What you will do. Output the stretch of the listing that opens with the line containing "coordinates (121, 155)." and closes with the line containing "Is point (495, 51)" as a JSON list of strings, one string per line, with blank lines omitted.

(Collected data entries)
BEGIN
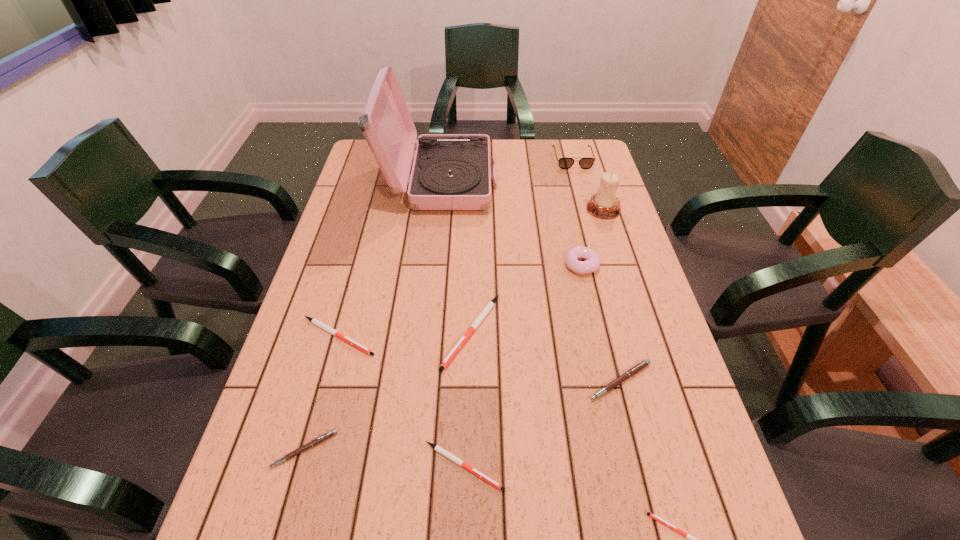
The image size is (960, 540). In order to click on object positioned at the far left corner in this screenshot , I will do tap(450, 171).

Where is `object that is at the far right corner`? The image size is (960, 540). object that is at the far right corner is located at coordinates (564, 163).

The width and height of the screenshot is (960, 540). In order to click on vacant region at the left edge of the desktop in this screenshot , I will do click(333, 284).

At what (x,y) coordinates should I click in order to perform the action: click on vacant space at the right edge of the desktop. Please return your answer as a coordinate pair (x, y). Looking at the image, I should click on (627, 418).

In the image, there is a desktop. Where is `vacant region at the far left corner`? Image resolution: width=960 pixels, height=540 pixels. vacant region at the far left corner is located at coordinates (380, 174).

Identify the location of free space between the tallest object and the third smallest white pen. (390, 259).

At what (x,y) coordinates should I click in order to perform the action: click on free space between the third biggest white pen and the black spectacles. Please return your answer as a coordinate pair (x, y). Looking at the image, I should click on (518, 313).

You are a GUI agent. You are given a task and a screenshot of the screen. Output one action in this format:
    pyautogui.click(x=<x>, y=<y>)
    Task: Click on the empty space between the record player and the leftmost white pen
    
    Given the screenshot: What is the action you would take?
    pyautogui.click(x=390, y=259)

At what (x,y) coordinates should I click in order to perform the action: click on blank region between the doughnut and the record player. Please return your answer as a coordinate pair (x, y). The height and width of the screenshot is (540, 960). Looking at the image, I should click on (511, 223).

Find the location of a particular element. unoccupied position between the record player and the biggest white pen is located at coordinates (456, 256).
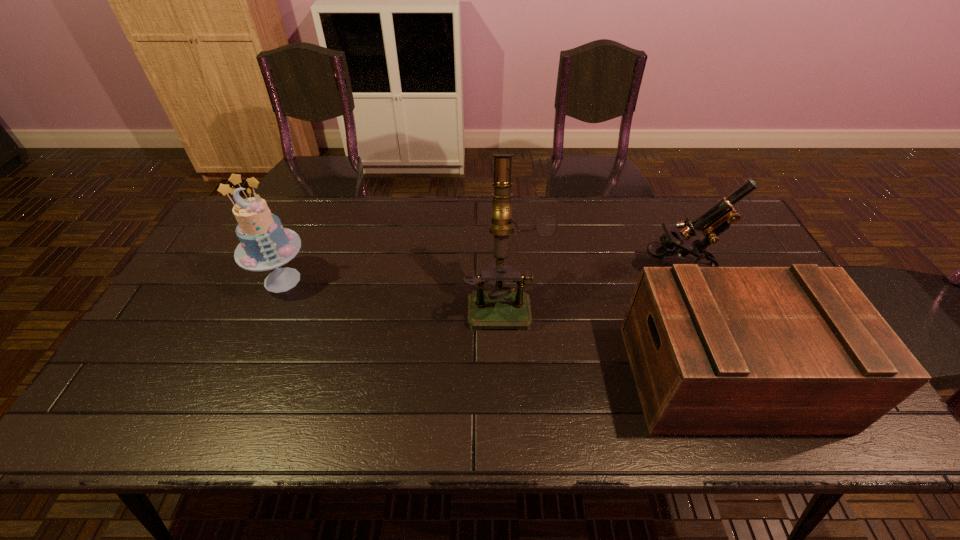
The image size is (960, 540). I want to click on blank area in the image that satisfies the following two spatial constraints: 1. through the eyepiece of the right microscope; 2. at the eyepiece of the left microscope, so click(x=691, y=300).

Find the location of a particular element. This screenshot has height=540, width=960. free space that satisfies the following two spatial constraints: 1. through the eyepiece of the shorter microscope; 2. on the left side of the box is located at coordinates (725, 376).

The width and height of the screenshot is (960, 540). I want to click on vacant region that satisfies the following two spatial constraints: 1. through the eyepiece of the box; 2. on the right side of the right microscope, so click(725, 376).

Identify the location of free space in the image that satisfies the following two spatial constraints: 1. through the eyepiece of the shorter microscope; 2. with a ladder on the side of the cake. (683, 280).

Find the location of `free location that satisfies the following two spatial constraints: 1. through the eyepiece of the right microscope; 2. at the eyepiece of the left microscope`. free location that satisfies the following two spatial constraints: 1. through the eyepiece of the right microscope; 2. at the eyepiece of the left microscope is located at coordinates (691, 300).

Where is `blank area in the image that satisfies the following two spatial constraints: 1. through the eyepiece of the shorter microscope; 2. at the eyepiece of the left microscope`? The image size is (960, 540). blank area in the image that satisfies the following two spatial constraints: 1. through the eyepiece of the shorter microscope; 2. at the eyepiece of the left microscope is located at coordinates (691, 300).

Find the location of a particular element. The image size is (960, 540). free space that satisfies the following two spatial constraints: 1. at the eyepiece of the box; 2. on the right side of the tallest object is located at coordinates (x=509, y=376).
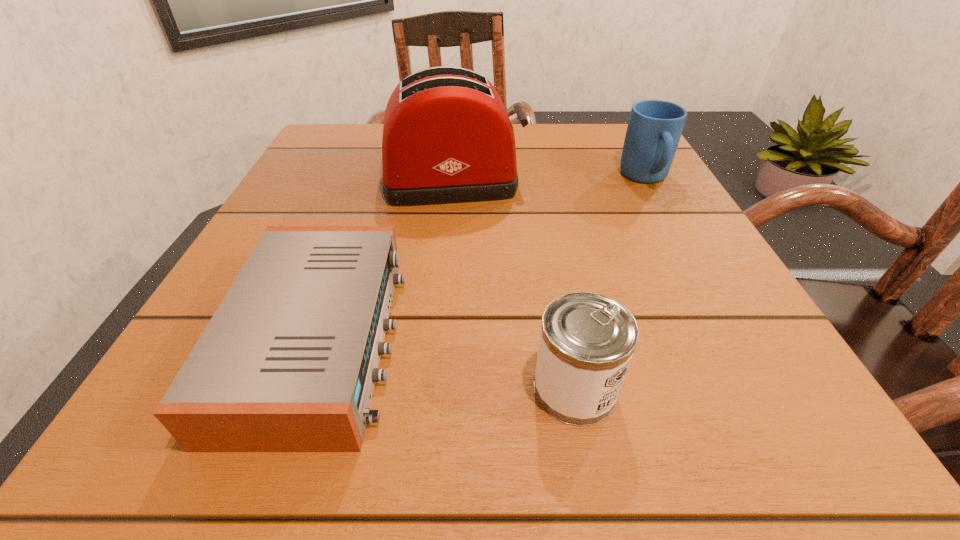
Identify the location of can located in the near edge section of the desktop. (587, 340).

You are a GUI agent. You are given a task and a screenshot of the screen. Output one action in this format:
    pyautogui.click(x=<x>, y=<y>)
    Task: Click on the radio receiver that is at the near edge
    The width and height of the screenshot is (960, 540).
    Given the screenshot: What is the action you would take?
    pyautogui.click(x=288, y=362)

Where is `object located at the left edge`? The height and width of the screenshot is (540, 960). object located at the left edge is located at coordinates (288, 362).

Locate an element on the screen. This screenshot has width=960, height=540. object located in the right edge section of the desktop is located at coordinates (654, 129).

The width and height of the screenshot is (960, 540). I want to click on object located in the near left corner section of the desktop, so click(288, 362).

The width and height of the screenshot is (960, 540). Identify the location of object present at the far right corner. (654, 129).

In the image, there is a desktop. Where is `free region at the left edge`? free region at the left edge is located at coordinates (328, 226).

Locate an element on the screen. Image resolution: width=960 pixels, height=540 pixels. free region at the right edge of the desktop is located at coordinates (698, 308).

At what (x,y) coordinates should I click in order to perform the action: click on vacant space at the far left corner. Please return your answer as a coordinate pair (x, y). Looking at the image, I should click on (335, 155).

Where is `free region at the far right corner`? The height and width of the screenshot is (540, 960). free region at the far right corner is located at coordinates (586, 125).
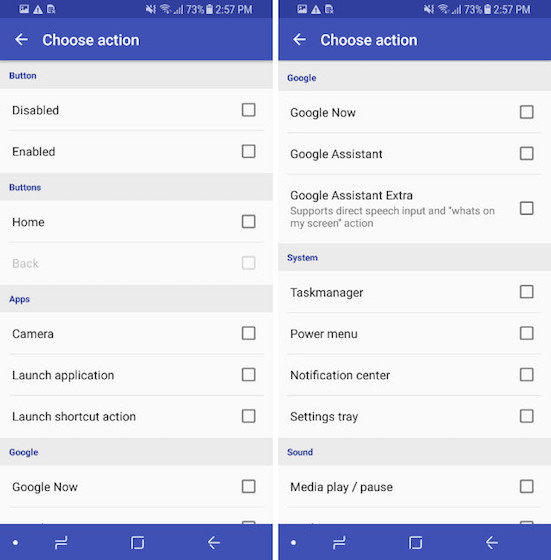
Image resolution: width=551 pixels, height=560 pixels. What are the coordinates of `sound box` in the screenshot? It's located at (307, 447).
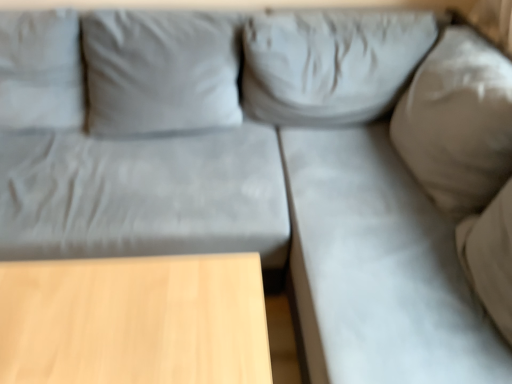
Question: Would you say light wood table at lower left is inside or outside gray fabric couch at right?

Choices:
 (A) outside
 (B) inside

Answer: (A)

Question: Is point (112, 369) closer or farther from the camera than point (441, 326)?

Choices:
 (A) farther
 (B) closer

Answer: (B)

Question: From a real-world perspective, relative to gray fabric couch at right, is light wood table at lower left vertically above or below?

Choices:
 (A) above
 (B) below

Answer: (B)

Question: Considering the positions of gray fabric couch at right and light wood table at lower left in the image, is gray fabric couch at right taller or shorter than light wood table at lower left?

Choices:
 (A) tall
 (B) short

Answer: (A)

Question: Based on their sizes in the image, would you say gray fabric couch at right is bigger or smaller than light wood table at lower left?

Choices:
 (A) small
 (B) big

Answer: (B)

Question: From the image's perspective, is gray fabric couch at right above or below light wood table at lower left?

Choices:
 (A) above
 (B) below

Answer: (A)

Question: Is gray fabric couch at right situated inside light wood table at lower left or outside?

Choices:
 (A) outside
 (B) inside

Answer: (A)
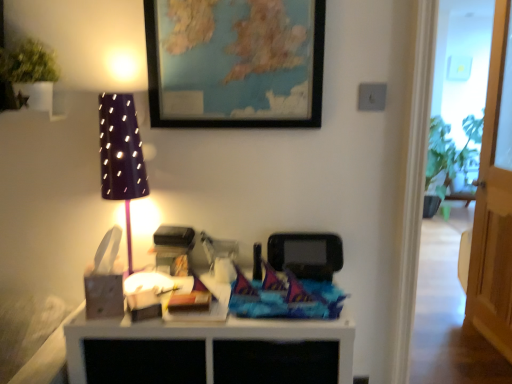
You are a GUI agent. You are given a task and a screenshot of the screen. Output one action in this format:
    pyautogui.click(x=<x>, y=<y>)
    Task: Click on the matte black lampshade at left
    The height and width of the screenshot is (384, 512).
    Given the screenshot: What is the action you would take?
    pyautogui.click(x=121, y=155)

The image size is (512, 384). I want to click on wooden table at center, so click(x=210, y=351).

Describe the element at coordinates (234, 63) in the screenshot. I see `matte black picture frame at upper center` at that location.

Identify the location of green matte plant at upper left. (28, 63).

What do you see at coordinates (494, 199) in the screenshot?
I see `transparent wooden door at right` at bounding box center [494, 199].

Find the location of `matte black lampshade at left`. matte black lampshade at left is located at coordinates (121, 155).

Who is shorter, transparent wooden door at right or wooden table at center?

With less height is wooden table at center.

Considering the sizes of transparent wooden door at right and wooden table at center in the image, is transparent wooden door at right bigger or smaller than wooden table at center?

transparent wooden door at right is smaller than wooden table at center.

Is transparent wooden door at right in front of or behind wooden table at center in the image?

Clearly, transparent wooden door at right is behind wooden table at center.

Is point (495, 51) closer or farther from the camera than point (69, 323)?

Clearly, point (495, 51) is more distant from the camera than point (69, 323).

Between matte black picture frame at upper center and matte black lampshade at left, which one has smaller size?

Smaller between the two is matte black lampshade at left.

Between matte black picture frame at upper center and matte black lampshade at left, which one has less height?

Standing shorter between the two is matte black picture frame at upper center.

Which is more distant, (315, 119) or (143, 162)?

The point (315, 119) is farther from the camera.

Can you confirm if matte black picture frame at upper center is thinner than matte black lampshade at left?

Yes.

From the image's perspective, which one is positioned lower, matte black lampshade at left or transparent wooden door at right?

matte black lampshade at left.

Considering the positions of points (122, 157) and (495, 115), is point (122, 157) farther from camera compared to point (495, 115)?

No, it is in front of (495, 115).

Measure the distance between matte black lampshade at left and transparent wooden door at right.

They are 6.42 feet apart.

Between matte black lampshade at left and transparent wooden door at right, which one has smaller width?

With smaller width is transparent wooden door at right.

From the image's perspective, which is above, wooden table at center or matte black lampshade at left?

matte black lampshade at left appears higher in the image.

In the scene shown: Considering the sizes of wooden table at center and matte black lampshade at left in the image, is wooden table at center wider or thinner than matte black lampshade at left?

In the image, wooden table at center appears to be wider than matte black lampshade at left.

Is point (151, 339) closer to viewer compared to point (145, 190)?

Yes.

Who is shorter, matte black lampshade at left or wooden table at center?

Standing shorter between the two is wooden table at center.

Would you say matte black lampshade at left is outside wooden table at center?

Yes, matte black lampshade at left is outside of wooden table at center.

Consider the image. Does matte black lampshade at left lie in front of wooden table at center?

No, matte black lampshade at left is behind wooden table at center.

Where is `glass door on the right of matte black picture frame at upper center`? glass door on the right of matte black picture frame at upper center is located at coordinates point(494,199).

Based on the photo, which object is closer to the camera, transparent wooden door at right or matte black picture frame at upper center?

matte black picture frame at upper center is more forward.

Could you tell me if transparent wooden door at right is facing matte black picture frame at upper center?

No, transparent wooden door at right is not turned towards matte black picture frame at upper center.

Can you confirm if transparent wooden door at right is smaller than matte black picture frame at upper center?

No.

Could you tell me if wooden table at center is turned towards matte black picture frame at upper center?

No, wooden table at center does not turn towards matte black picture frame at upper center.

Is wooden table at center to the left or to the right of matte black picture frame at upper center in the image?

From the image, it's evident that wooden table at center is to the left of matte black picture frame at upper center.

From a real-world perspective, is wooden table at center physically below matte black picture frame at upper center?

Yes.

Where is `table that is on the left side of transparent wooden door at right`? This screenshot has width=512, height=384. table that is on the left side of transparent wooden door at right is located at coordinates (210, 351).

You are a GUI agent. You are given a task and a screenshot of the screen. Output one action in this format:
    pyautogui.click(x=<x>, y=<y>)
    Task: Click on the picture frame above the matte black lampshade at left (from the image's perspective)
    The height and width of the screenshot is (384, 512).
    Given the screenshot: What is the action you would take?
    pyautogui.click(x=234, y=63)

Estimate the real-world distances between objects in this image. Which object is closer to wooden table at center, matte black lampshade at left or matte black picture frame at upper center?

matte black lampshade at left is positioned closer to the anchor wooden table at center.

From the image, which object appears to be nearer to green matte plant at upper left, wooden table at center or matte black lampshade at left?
END
Response to this task.
[
  "Find the location of `matte black lampshade at left`. matte black lampshade at left is located at coordinates (121, 155).",
  "Who is shorter, transparent wooden door at right or wooden table at center?",
  "With less height is wooden table at center.",
  "Considering the sizes of transparent wooden door at right and wooden table at center in the image, is transparent wooden door at right bigger or smaller than wooden table at center?",
  "transparent wooden door at right is smaller than wooden table at center.",
  "Is transparent wooden door at right in front of or behind wooden table at center in the image?",
  "Clearly, transparent wooden door at right is behind wooden table at center.",
  "Is point (495, 51) closer or farther from the camera than point (69, 323)?"
]